# [PROBLEM STATEMENT]
Every record below should be transcribed exactly. Omit the images.

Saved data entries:
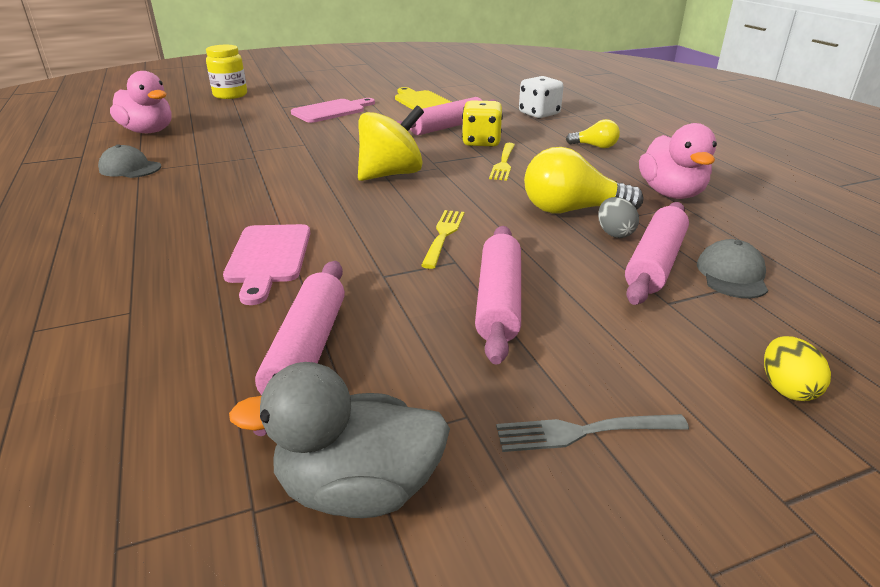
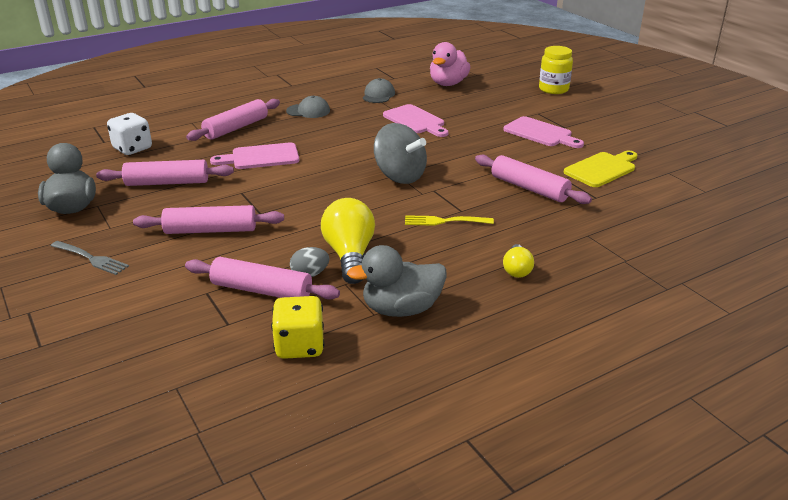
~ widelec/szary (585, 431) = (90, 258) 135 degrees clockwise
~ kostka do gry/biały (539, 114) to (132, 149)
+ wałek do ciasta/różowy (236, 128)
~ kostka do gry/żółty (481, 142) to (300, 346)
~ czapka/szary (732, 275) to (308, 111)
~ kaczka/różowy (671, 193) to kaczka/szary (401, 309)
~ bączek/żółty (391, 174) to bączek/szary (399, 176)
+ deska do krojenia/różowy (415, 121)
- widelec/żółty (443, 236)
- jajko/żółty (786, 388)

# [OUTPUT]
~ widelec/szary (585, 431) = (90, 258) 135 degrees clockwise
~ kostka do gry/biały (539, 114) to (132, 149)
+ wałek do ciasta/różowy (236, 128)
~ kostka do gry/żółty (481, 142) to (300, 346)
~ czapka/szary (732, 275) to (308, 111)
~ kaczka/różowy (671, 193) to kaczka/szary (401, 309)
~ bączek/żółty (391, 174) to bączek/szary (399, 176)
+ deska do krojenia/różowy (415, 121)
- widelec/żółty (443, 236)
- jajko/żółty (786, 388)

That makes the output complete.